Provided material:
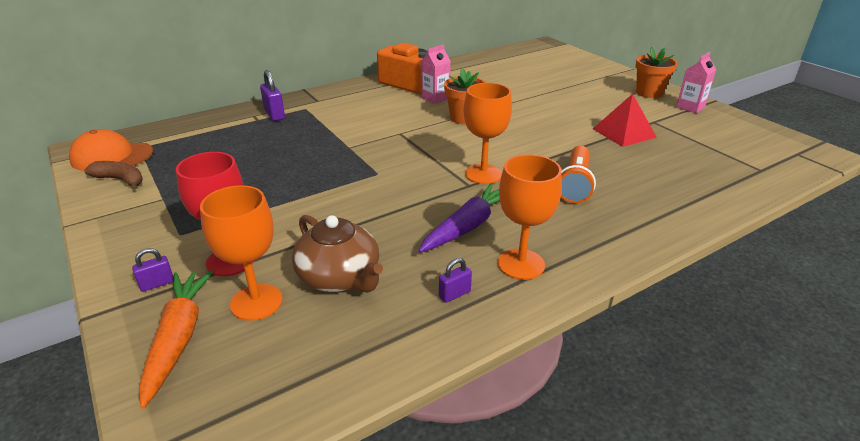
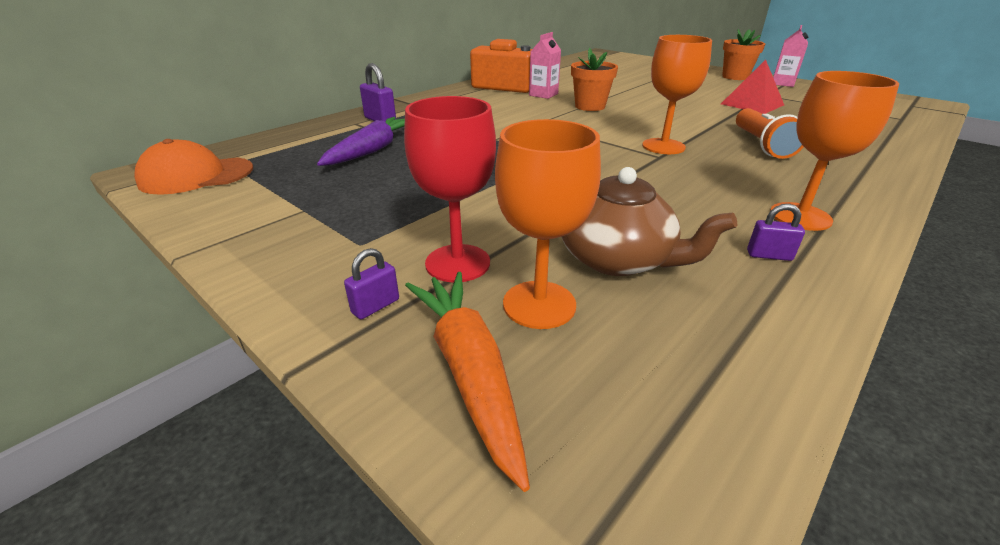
camera: 15 degrees left, 0 degrees up
(120, 180) = (227, 198): brown banana -> none
(454, 294) = (769, 255): purple padlock -> purple padlock turned 60 degrees clockwise
(468, 226) = (702, 191): purple carrot -> purple carrot (372, 150)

Assignment: The material should be duplicated word for word, with no images included.

Worked solution:
camera: 15 degrees left, 0 degrees up
(120, 180) = (227, 198): brown banana -> none
(454, 294) = (769, 255): purple padlock -> purple padlock turned 60 degrees clockwise
(468, 226) = (702, 191): purple carrot -> purple carrot (372, 150)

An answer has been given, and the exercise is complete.